For the entries that appear below, write out the exact text and omit the pictures.

# [SOURCE DATA]

━━━━━━━━━━━━━━━━━━━━

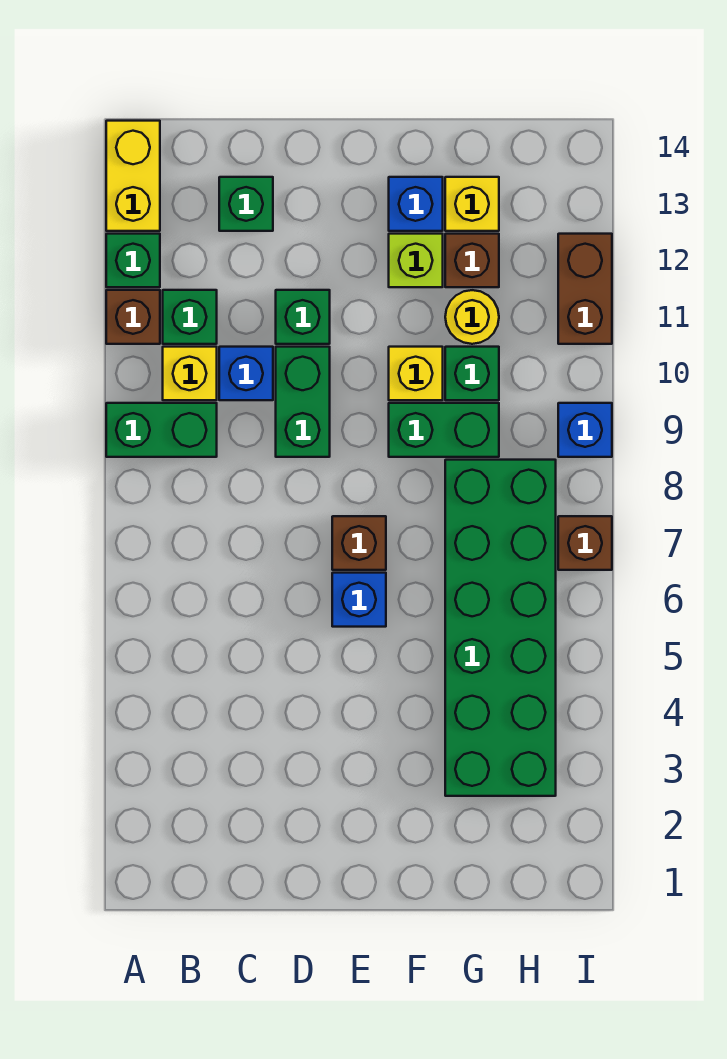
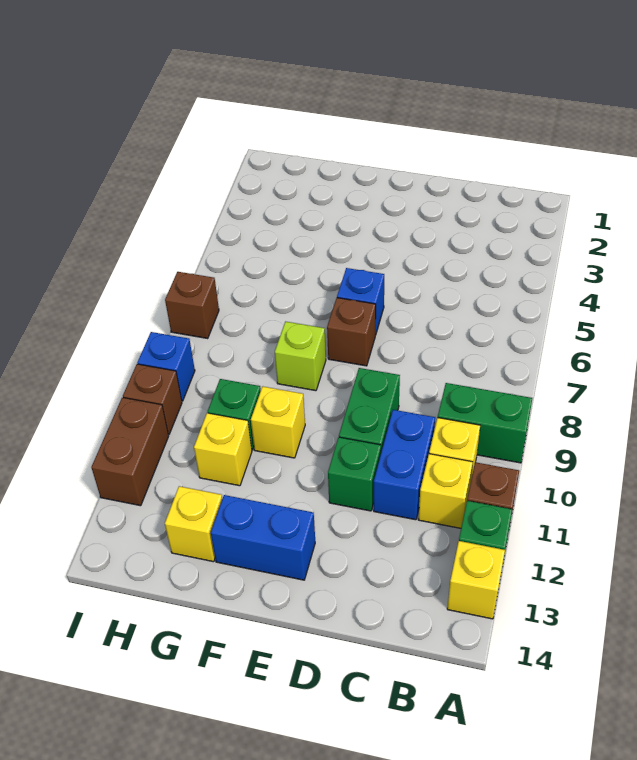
yellow brick A13:A14 level 1 -> yellow brick A13 level 1
green brick B11 level 1 -> yellow brick B11 level 1
blue brick C10 level 1 -> blue brick C10:C11 level 1
green brick C13 level 1 -> none
green brick F9:G9 level 1 -> none
lime brick F12 level 1 -> lime brick F8 level 1
blue brick F13 level 1 -> blue brick E13:F13 level 1
green brick G3:H8 level 1 -> none
yellow round brick G11 level 1 -> yellow brick G11 level 1
brown brick G12 level 1 -> brown brick I10 level 1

━━━━━━━━━━━━━━━━━━━━

# [EXERCISE RESPONSE]
yellow brick A13:A14 level 1 -> yellow brick A13 level 1
green brick B11 level 1 -> yellow brick B11 level 1
blue brick C10 level 1 -> blue brick C10:C11 level 1
green brick C13 level 1 -> none
green brick F9:G9 level 1 -> none
lime brick F12 level 1 -> lime brick F8 level 1
blue brick F13 level 1 -> blue brick E13:F13 level 1
green brick G3:H8 level 1 -> none
yellow round brick G11 level 1 -> yellow brick G11 level 1
brown brick G12 level 1 -> brown brick I10 level 1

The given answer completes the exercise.